## [ABOUT THIS TASK]
Report every line in the records below that holds the word "none".

Start of PROVIDED INFORMATION

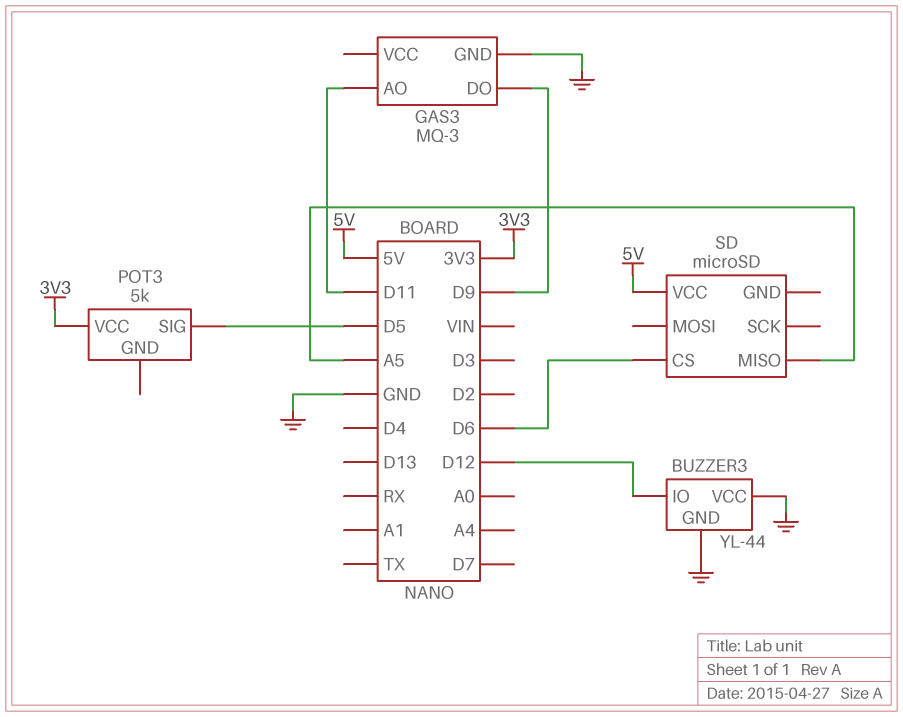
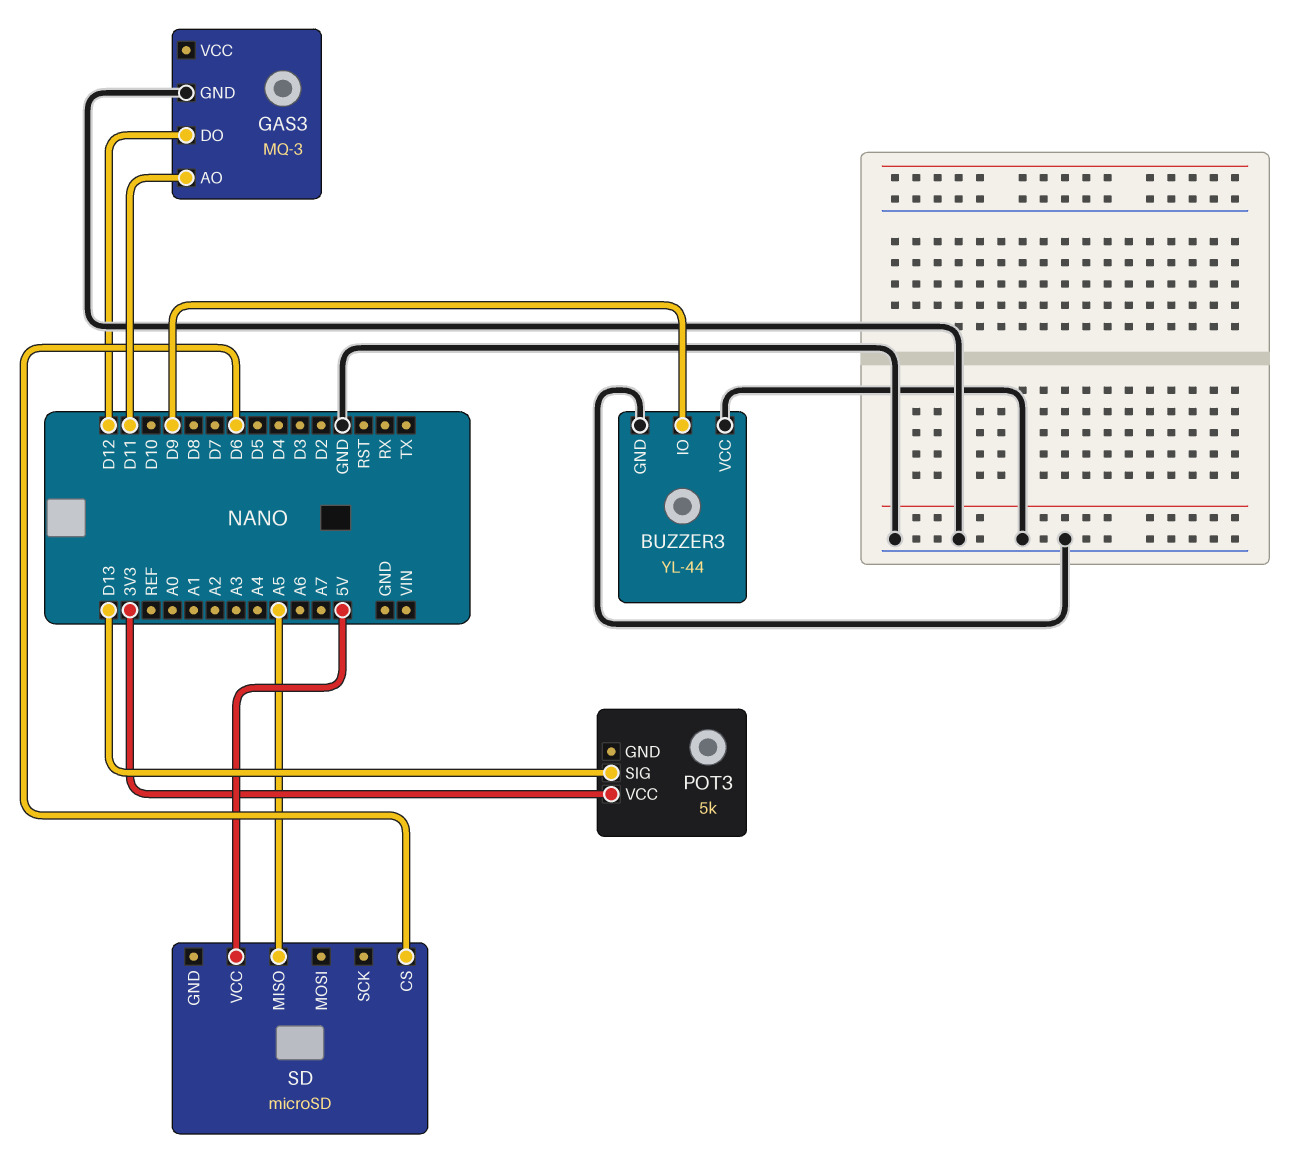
BUZZER3 pin IO: D12 -> D9
GAS3 pin DO: D9 -> D12
POT3 pin SIG: D5 -> D13

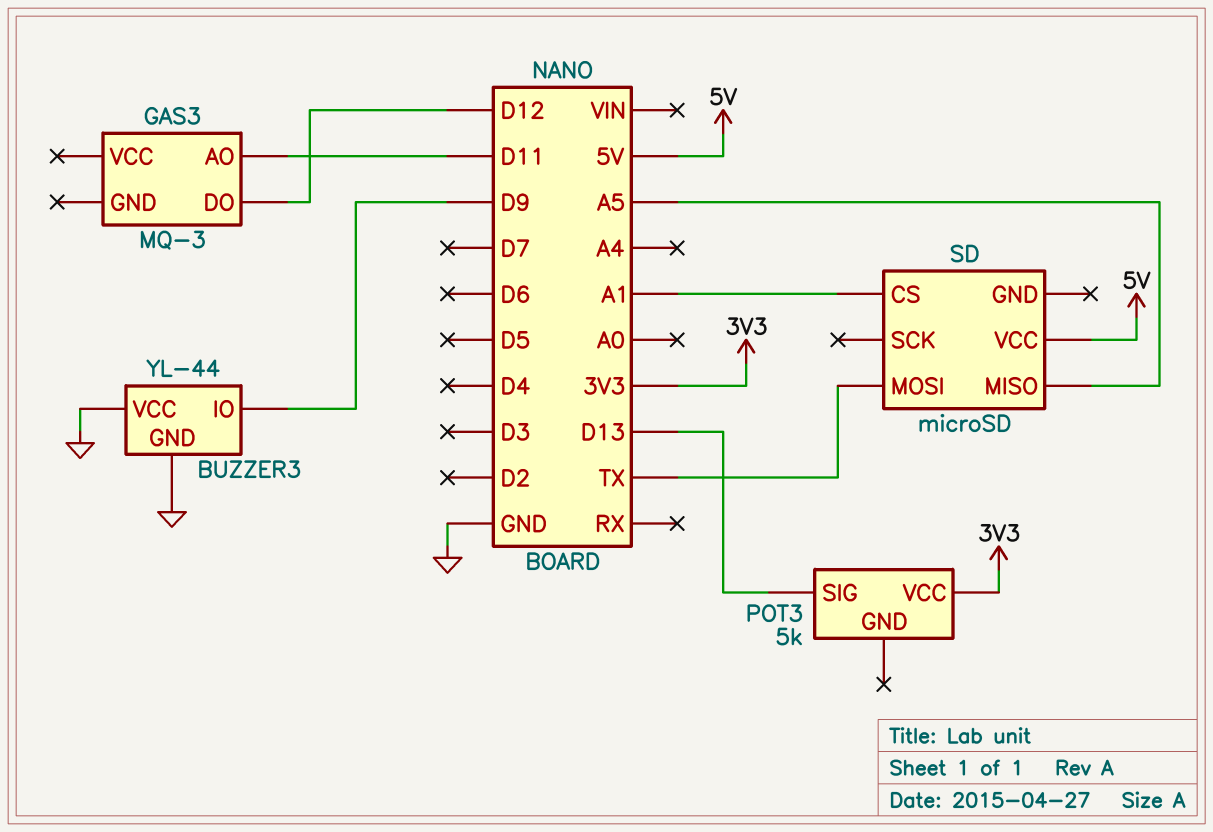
GAS3 pin GND: GND -> none
SD pin CS: D6 -> A1
SD pin MOSI: none -> TX

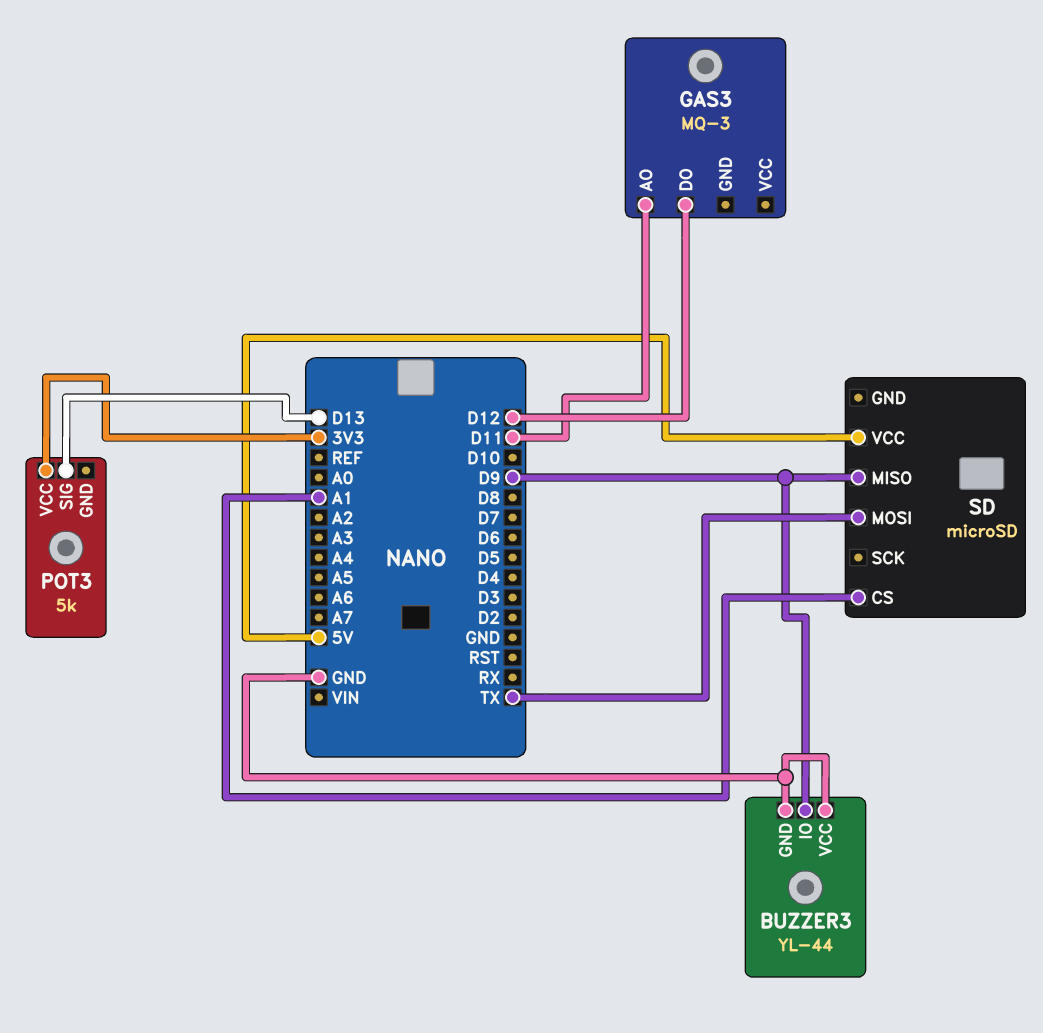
SD pin MISO: A5 -> D9

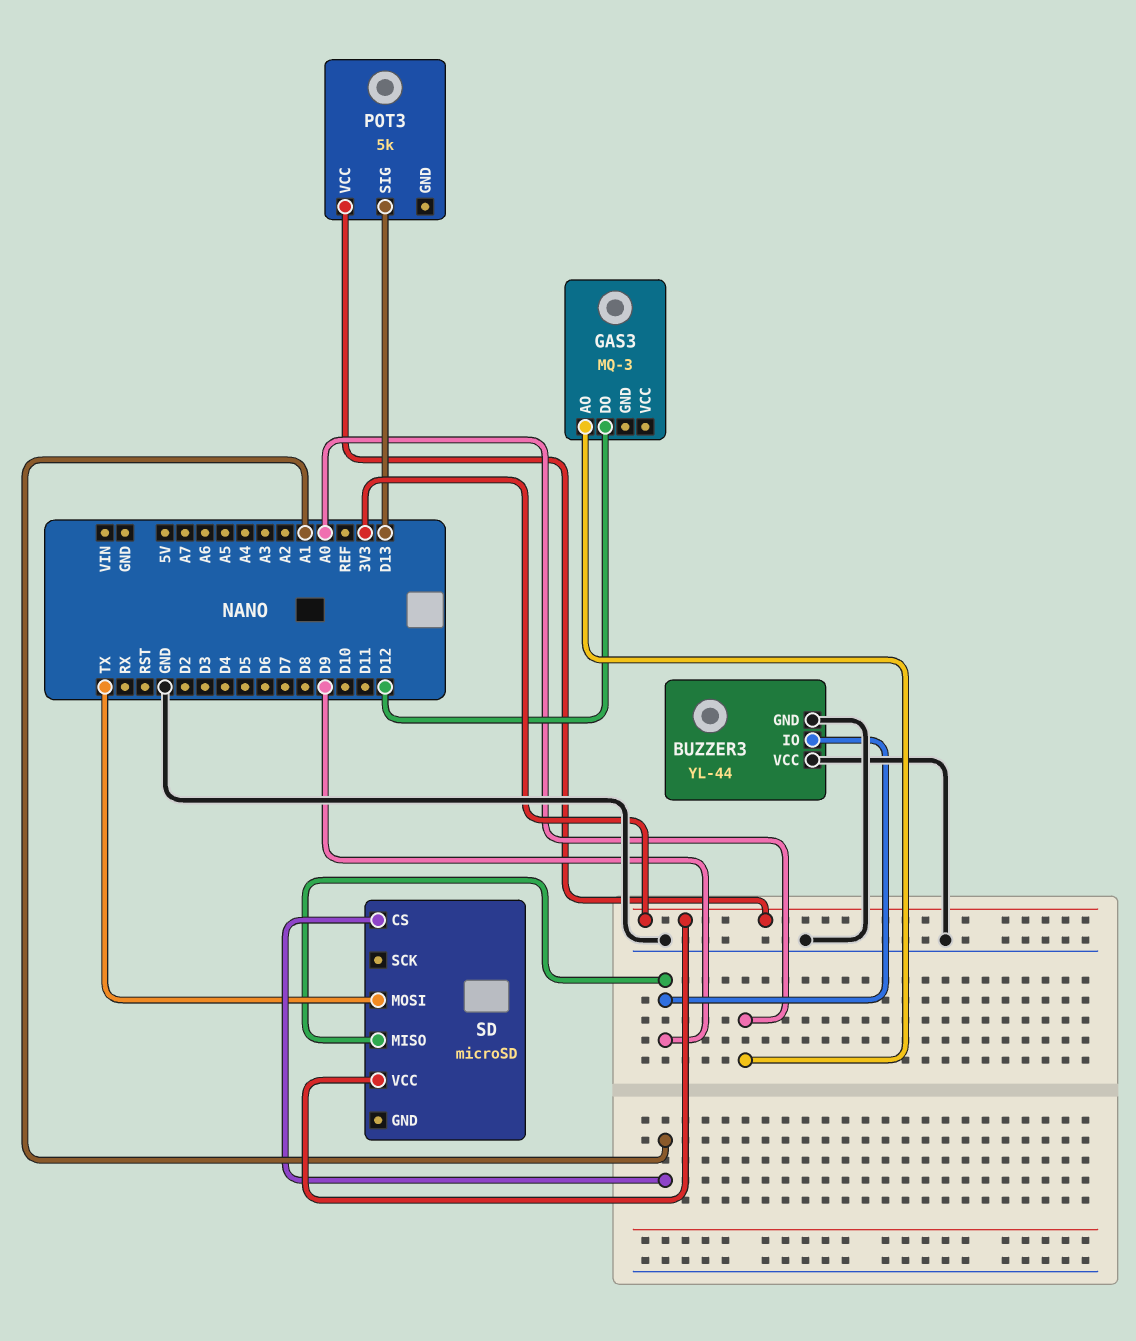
GAS3 pin AO: D11 -> A0
SD pin VCC: 5V -> 3V3

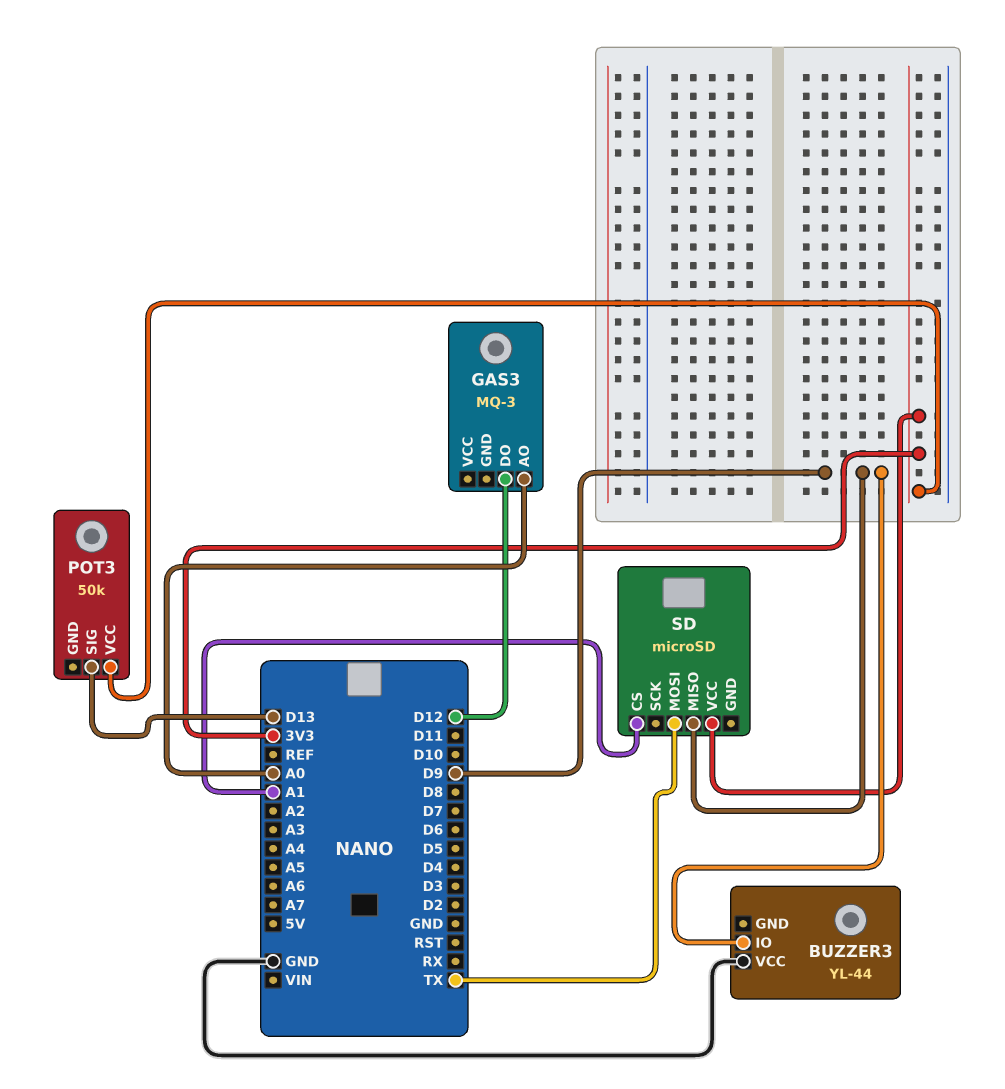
BUZZER3 pin GND: GND -> none
POT3: 5k -> 50k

End of PROVIDED INFORMATION

## [ANSWER SECTION]
GAS3 pin GND: GND -> none
SD pin MOSI: none -> TX
BUZZER3 pin GND: GND -> none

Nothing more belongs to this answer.